[WHAT YOU ARE ASKED TO DO] Where the string "brown" occurs in a line of the data below, that line should be copied.
INPUT RECORDS Start Marker
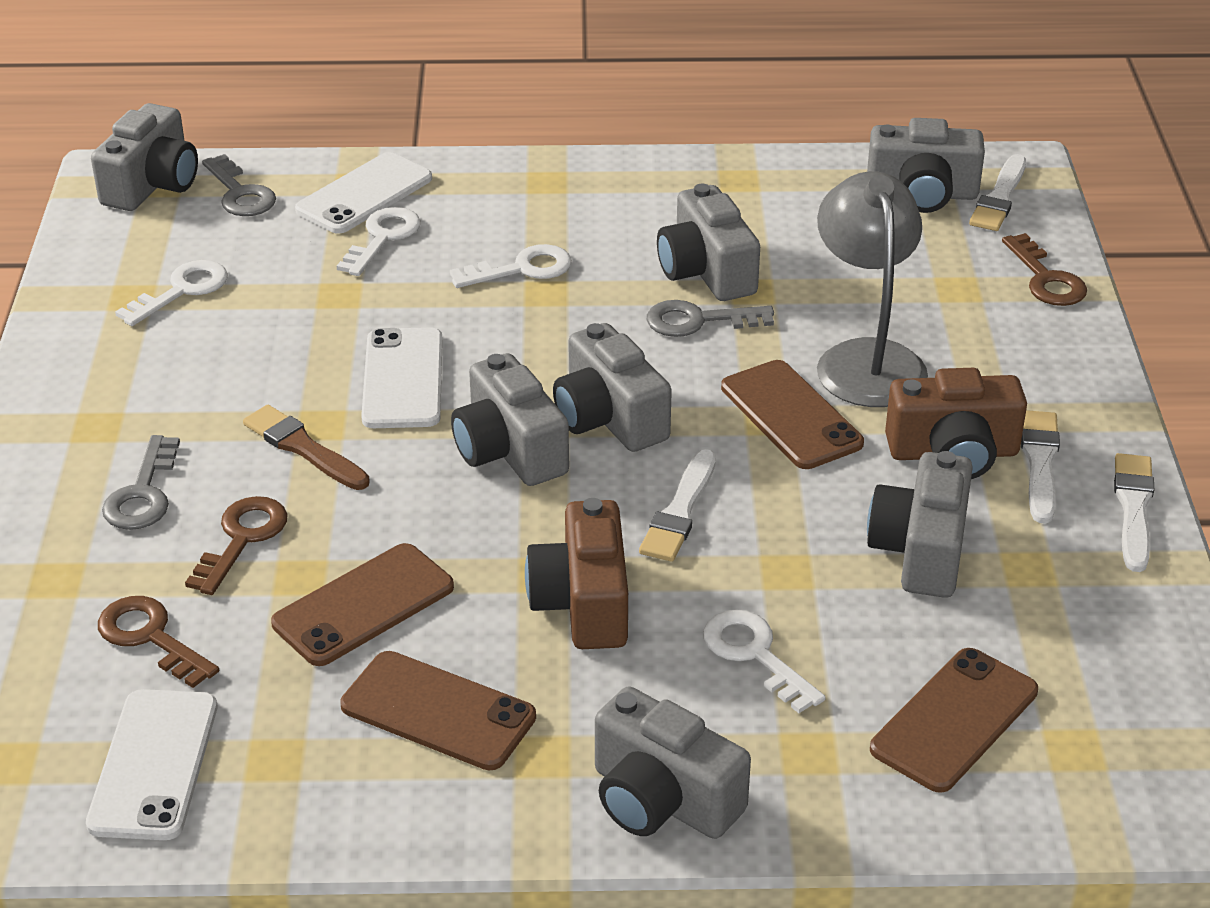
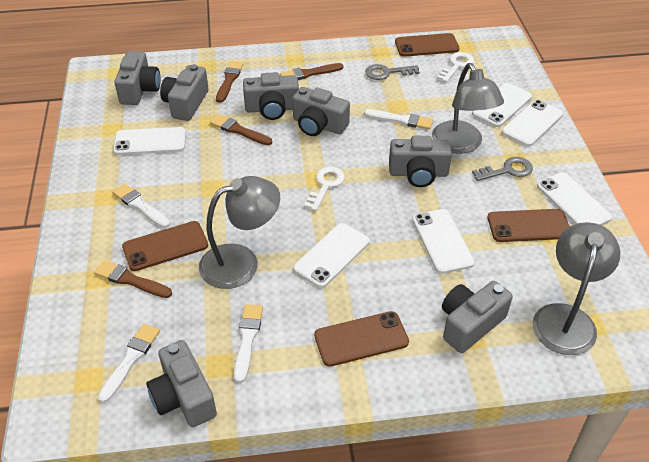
brown brush: 1 -> 4
brown camera: 2 -> 0
brown key: 3 -> 0
grey key: 3 -> 2
grey lamp: 1 -> 3
white key: 4 -> 2
white phone: 3 -> 6

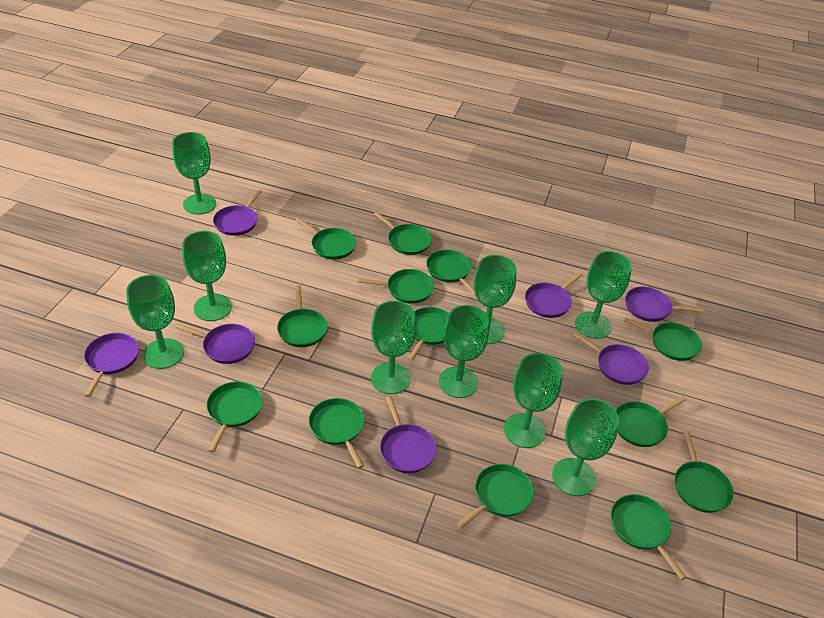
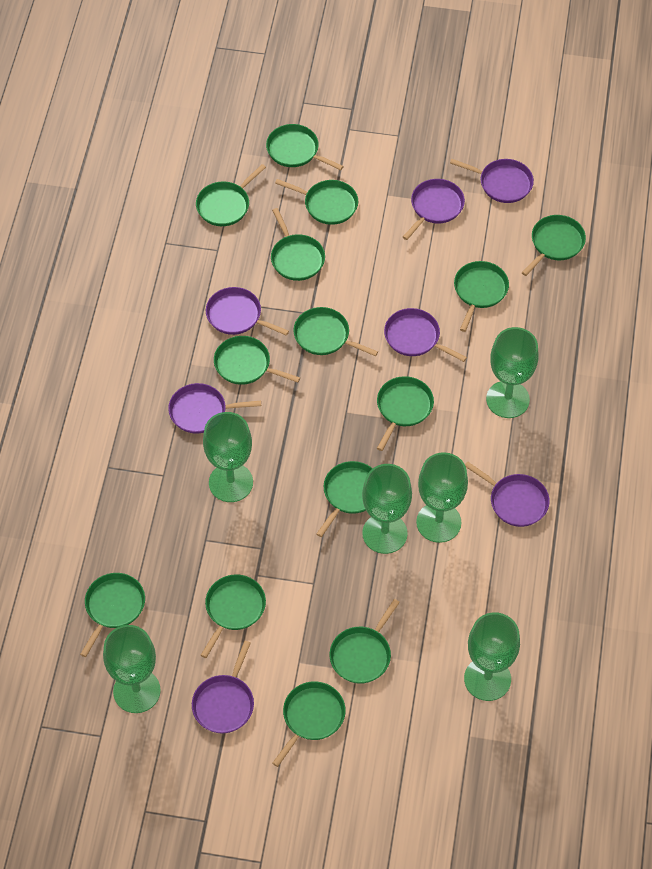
green goblet: 9 -> 6
green pan: 13 -> 14

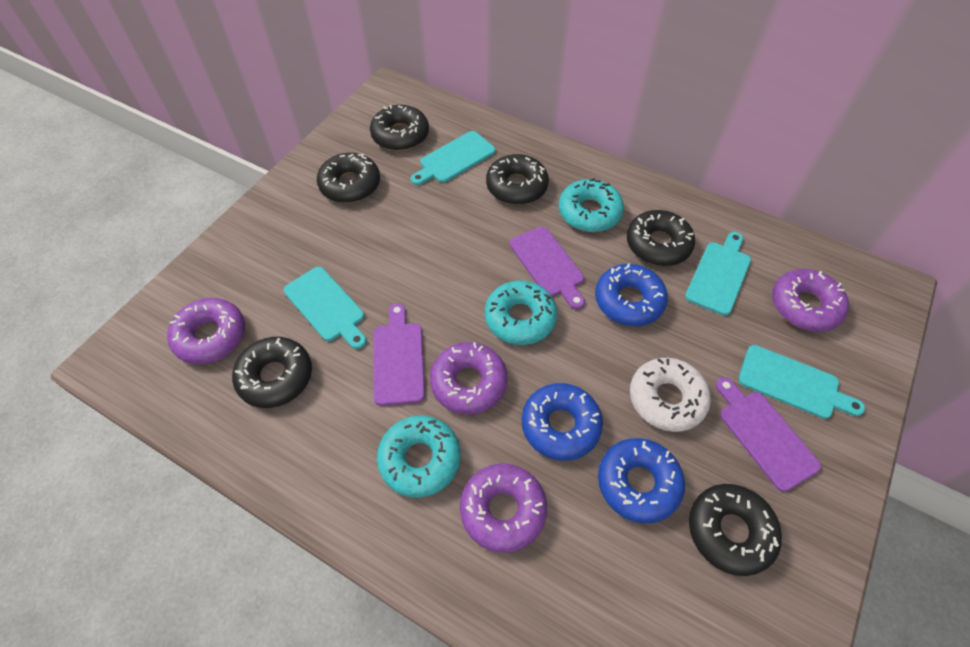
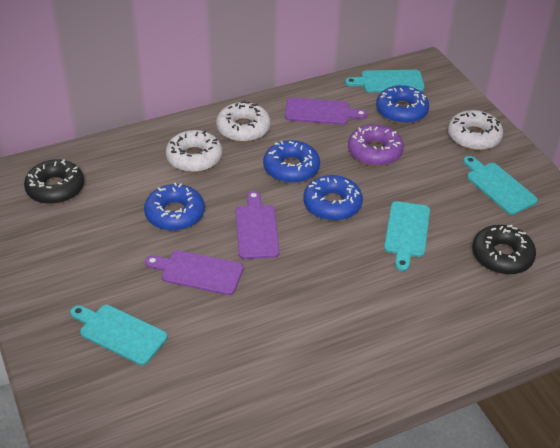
black donut: 6 -> 2
blue donut: 3 -> 4
purple donut: 4 -> 1
turquoise donut: 3 -> 0
white donut: 1 -> 3

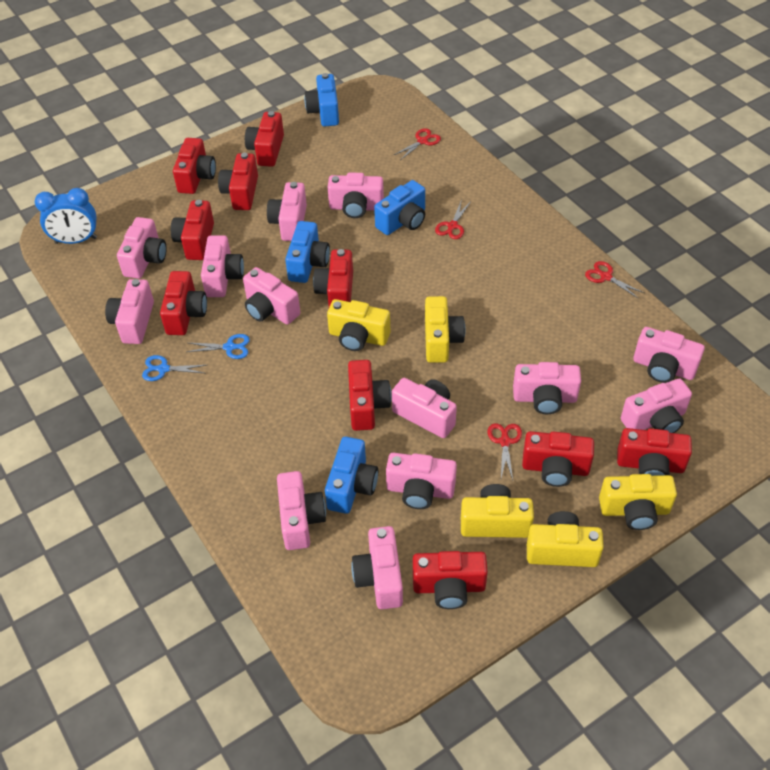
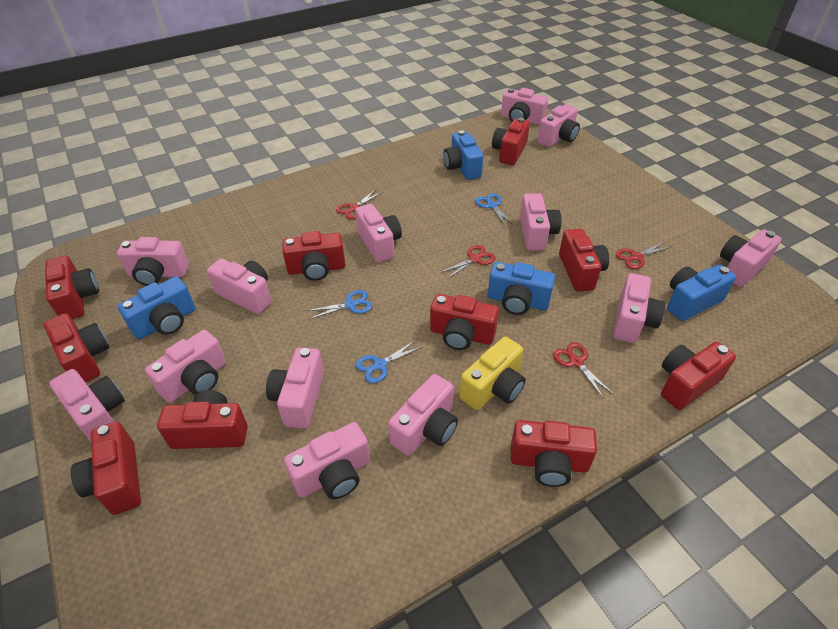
blue clock: 1 -> 0
blue scissors: 2 -> 3
yellow camera: 5 -> 1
INPUT RECORDS End Marker
[RESPONSE FOR THIS EXERCISE]
brown brush: 1 -> 4
brown camera: 2 -> 0
brown key: 3 -> 0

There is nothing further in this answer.